» **Extracted entries**:
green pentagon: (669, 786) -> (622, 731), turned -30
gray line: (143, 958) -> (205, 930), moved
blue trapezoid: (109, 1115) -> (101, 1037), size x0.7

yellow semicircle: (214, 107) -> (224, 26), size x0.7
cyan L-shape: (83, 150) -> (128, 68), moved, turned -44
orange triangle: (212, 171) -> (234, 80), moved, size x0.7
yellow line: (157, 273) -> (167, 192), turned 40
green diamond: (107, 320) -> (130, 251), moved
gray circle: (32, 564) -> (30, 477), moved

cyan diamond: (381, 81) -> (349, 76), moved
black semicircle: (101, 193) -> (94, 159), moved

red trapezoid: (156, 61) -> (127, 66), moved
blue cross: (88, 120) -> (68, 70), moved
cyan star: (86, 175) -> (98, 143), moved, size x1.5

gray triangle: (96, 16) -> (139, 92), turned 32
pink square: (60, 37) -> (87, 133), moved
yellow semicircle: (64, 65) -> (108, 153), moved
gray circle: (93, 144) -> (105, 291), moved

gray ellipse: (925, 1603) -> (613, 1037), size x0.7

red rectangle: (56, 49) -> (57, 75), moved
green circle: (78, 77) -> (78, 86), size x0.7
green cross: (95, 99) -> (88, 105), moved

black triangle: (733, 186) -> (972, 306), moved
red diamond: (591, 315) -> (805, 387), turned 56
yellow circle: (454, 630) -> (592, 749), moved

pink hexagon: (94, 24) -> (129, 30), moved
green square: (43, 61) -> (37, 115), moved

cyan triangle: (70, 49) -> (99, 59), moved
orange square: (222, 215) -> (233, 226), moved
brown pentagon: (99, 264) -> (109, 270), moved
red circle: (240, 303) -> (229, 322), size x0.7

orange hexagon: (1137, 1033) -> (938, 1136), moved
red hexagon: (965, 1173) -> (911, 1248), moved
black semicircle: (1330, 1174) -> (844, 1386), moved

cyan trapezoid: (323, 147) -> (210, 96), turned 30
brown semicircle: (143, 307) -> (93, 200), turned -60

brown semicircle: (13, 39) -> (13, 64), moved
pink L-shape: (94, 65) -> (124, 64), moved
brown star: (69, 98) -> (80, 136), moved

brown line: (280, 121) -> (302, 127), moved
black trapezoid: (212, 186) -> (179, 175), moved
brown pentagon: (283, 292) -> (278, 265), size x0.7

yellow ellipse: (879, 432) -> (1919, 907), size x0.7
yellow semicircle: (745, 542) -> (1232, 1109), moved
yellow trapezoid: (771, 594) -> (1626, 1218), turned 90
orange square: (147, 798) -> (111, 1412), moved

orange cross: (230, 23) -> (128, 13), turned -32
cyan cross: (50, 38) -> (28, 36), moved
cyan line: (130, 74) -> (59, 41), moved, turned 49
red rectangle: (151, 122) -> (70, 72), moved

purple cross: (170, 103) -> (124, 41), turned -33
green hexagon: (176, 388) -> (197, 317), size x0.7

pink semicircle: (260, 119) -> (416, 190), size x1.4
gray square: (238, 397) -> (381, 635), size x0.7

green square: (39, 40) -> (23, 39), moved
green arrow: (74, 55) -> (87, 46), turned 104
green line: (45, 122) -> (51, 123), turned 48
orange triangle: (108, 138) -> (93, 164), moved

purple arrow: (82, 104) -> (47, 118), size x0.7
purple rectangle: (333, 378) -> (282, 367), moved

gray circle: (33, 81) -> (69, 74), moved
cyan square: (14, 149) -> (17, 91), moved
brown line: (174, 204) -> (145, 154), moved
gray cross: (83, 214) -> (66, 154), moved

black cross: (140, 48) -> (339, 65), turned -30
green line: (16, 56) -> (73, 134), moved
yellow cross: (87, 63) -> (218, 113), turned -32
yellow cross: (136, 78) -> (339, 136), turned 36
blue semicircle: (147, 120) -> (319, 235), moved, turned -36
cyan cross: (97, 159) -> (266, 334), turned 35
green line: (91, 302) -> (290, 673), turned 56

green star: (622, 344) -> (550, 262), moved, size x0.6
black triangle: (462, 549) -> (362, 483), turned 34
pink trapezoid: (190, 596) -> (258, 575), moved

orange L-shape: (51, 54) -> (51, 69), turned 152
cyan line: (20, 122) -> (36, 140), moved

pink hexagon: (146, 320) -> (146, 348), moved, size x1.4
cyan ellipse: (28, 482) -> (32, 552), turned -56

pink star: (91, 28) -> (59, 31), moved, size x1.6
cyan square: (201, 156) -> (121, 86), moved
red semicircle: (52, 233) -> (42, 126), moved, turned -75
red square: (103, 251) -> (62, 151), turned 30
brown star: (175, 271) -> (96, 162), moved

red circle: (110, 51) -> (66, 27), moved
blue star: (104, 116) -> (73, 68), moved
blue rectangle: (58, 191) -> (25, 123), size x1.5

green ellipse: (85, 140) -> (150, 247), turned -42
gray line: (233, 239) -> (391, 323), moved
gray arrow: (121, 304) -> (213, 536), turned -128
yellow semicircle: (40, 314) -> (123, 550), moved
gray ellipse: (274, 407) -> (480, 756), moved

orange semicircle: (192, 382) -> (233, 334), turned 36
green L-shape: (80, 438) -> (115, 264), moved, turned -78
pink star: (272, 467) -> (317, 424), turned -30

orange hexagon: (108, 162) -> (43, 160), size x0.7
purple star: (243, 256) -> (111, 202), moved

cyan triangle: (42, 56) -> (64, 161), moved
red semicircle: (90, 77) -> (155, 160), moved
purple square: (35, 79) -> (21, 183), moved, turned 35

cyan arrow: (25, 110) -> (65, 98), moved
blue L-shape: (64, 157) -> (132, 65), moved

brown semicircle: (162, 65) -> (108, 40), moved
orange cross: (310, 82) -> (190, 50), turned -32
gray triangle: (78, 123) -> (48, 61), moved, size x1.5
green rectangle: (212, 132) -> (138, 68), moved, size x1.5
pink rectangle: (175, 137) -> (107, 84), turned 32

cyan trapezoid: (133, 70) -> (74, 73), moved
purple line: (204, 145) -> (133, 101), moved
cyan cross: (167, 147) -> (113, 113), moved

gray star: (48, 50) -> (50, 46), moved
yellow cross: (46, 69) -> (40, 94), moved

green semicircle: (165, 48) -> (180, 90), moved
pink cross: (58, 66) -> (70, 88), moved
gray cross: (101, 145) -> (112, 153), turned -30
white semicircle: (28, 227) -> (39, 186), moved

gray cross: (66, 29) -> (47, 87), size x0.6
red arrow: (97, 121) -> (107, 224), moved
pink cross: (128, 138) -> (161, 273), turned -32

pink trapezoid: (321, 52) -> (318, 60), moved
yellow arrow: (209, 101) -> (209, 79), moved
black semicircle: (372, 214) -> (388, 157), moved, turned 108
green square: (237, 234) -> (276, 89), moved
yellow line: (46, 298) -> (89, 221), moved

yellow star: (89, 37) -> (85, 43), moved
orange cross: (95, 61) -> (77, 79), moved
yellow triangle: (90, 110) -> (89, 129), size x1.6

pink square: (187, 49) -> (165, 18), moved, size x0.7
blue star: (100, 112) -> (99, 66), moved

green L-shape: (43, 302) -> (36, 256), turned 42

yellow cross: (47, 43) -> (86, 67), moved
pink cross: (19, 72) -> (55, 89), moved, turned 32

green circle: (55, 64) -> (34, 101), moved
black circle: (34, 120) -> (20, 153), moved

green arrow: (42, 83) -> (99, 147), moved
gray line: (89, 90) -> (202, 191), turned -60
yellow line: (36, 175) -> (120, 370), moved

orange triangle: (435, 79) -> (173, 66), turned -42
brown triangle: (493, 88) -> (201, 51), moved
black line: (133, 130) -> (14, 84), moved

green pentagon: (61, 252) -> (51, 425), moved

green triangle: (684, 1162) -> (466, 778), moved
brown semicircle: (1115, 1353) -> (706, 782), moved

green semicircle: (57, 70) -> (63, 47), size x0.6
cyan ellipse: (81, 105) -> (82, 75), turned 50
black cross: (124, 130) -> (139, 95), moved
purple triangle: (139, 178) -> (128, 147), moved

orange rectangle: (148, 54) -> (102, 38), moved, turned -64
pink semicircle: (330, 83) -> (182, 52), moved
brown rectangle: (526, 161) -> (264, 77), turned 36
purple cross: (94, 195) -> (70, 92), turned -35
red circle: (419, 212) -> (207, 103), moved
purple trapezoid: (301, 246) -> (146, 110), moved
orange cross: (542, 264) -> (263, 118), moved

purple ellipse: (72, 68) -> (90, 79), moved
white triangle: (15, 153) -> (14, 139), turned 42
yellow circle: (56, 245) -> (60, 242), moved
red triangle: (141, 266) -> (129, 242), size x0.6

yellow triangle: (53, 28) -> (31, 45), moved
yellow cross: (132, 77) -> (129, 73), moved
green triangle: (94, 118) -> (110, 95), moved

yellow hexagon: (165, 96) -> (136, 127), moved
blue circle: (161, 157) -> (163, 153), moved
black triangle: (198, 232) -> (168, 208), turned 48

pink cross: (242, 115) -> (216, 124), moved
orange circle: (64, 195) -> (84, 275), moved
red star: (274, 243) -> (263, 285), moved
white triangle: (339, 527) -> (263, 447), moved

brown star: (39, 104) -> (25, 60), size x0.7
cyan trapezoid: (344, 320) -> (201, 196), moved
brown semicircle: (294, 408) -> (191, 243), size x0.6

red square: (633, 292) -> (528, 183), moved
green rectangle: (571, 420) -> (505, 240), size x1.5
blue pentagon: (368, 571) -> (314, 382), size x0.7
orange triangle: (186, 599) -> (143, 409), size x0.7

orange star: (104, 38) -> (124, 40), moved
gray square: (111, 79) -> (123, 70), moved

» **What is required**: All lines in the listing above that contain "pentagon" should be shown.

» **Reply**:
green pentagon: (669, 786) -> (622, 731), turned -30
brown pentagon: (99, 264) -> (109, 270), moved
brown pentagon: (283, 292) -> (278, 265), size x0.7
green pentagon: (61, 252) -> (51, 425), moved
blue pentagon: (368, 571) -> (314, 382), size x0.7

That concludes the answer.